# Supplied data
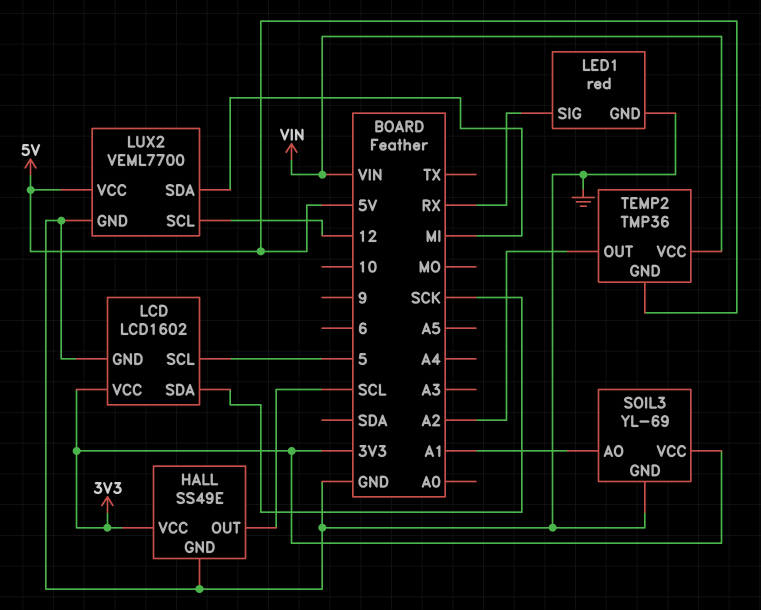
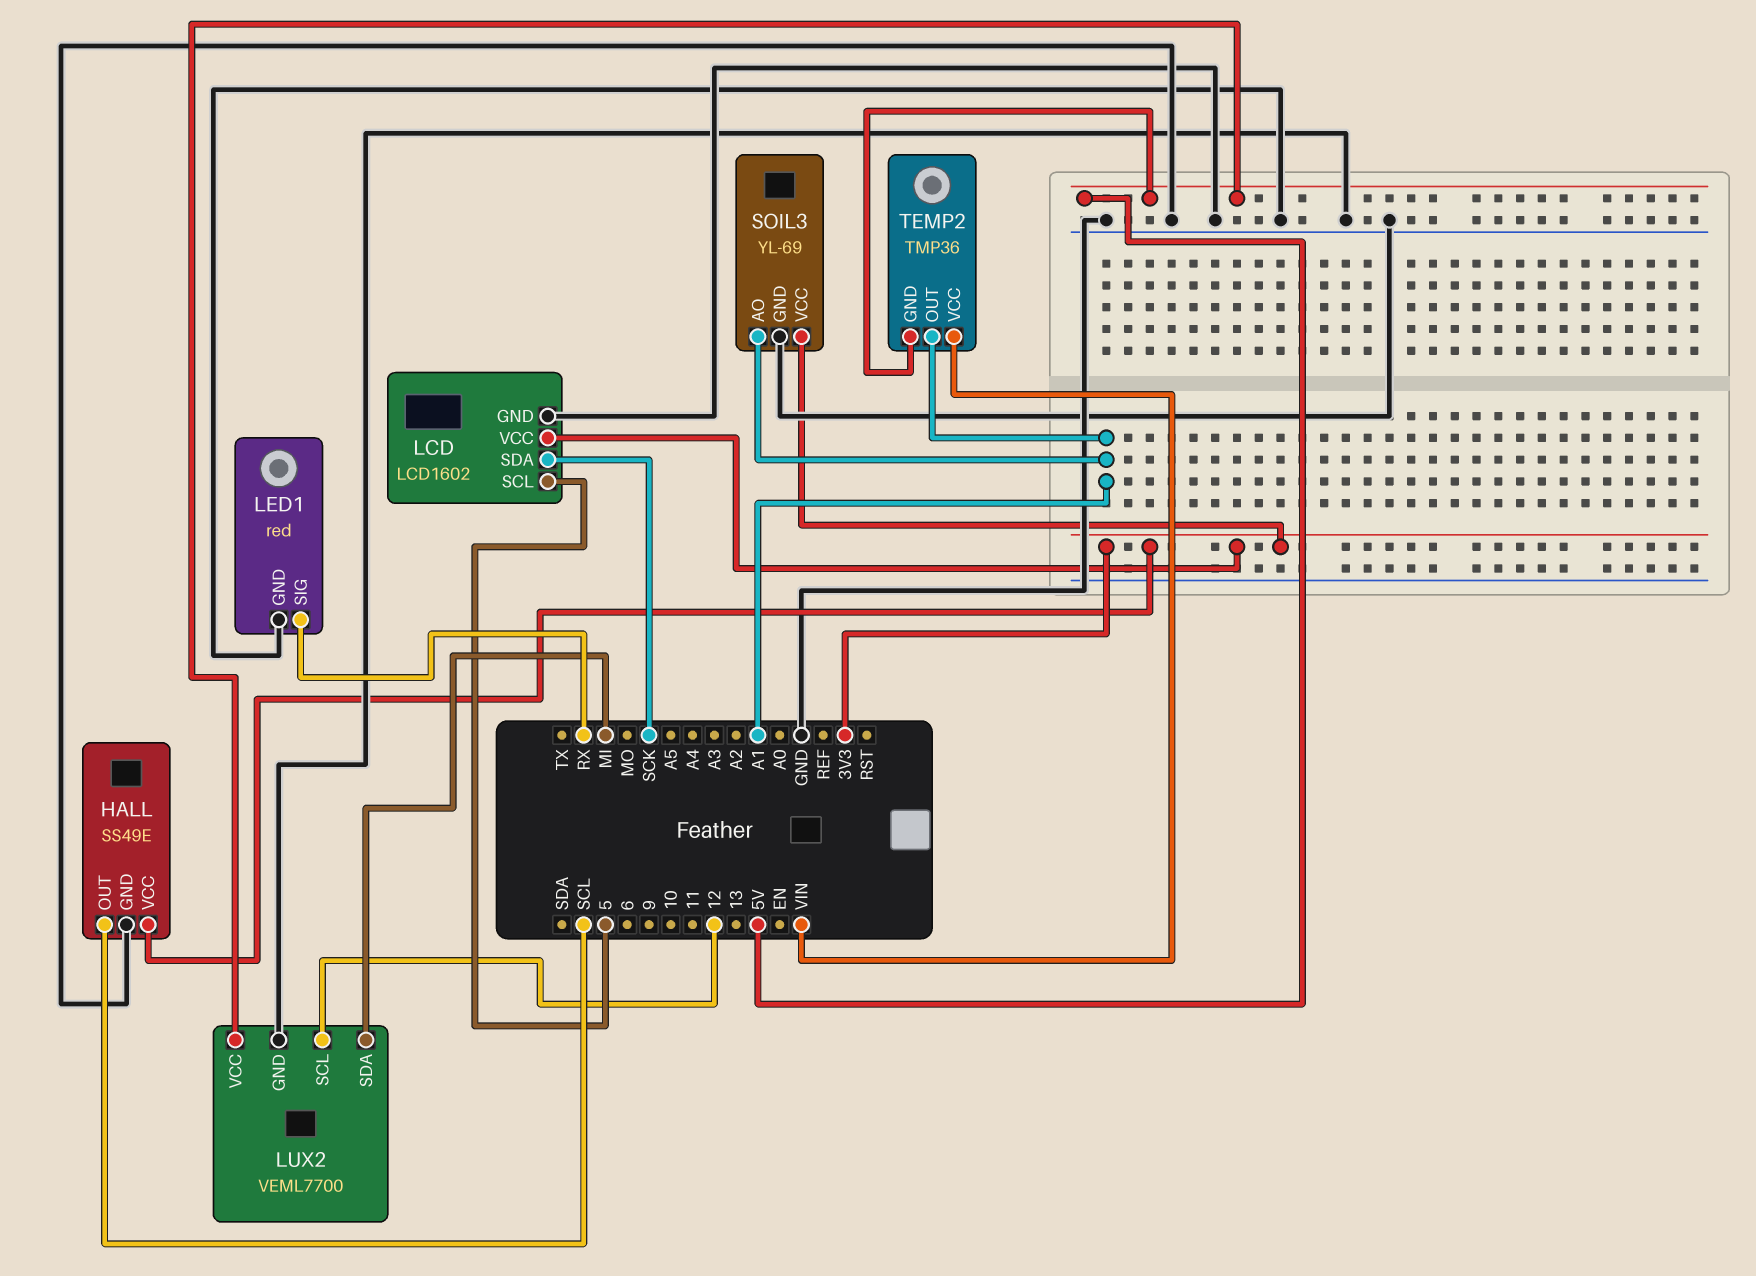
TEMP2 pin OUT: A2 -> A1

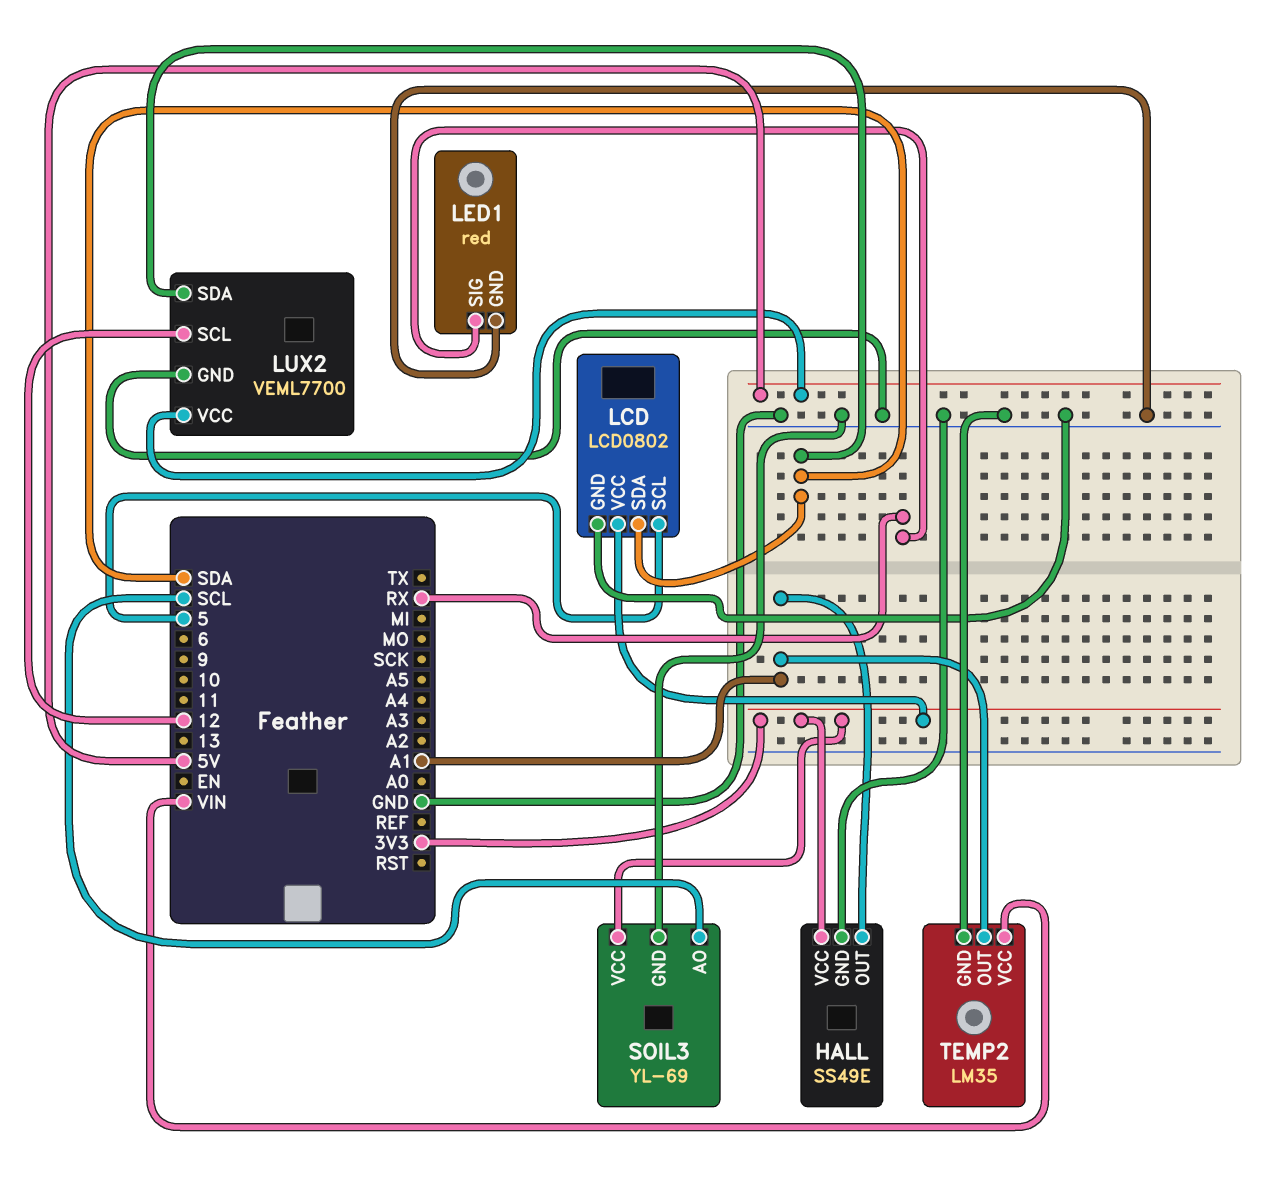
HALL pin OUT: SCL -> A1
LCD: LCD1602 -> LCD0802
LCD pin SDA: SCK -> SDA
LUX2 pin SDA: MI -> SDA
SOIL3 pin AO: A1 -> SCL
TEMP2: TMP36 -> LM35
TEMP2 pin GND: 5V -> GND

# Description of the task
Write out each line exactly, starting with the line that contains "LCD pin SDA: SCK -> SDA" and stopping after the last line of the data.

# Written solution
LCD pin SDA: SCK -> SDA
LUX2 pin SDA: MI -> SDA
SOIL3 pin AO: A1 -> SCL
TEMP2: TMP36 -> LM35
TEMP2 pin GND: 5V -> GND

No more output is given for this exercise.